- TASK OBJECTIVE -
Find each line holding "masks" and copy it out.

(Some records)
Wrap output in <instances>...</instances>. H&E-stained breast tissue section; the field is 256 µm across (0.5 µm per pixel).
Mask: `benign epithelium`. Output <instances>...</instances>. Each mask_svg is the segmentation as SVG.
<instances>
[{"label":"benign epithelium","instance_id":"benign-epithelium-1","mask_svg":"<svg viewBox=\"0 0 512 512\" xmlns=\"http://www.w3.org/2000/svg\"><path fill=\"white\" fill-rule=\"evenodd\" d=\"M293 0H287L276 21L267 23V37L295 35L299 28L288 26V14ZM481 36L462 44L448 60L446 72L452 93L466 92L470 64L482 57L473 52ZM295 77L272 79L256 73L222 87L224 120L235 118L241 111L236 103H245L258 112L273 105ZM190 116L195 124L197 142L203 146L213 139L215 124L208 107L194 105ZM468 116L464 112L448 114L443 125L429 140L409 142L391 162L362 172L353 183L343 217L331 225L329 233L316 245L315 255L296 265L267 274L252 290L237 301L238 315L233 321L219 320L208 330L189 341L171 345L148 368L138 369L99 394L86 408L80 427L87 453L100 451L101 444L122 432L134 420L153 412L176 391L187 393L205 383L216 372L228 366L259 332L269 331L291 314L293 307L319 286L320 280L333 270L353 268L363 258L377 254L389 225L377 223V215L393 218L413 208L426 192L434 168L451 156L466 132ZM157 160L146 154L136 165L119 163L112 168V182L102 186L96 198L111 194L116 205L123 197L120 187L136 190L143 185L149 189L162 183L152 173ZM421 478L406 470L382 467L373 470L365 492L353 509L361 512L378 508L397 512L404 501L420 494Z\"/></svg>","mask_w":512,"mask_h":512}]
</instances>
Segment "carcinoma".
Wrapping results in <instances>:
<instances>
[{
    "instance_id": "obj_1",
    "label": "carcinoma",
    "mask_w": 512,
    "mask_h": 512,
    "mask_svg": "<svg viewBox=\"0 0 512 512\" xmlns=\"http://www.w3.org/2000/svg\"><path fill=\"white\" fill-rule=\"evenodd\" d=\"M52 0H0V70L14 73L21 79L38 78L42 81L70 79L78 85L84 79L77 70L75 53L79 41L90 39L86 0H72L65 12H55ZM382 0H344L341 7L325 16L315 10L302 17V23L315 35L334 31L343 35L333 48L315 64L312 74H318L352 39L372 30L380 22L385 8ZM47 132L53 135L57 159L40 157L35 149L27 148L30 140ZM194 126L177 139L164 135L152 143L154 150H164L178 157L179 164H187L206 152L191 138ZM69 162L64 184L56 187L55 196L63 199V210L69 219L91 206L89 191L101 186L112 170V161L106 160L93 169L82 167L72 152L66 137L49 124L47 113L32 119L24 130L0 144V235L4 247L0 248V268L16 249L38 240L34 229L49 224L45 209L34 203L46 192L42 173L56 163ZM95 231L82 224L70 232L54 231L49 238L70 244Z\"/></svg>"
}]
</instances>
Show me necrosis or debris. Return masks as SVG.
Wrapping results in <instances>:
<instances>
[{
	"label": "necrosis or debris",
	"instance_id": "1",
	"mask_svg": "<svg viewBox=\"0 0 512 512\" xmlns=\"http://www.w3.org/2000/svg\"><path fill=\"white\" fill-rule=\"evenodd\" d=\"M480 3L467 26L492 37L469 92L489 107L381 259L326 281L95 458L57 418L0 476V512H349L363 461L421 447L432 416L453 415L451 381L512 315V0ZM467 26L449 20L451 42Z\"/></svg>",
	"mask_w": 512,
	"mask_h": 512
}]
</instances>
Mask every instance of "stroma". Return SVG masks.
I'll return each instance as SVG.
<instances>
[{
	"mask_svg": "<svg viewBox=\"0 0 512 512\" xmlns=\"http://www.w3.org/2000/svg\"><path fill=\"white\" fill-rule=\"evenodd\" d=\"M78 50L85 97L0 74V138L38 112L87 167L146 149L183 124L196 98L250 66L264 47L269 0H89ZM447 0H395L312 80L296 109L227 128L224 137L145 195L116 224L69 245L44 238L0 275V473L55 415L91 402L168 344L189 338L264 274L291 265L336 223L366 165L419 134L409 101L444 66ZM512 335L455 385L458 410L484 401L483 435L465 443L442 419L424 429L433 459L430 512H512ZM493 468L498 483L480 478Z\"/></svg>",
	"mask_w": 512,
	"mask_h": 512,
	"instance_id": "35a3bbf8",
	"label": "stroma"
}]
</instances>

- ANSWER IN FULL -
Show me necrosis or debris. Return masks as SVG.
Mask every instance of "stroma". Return SVG masks.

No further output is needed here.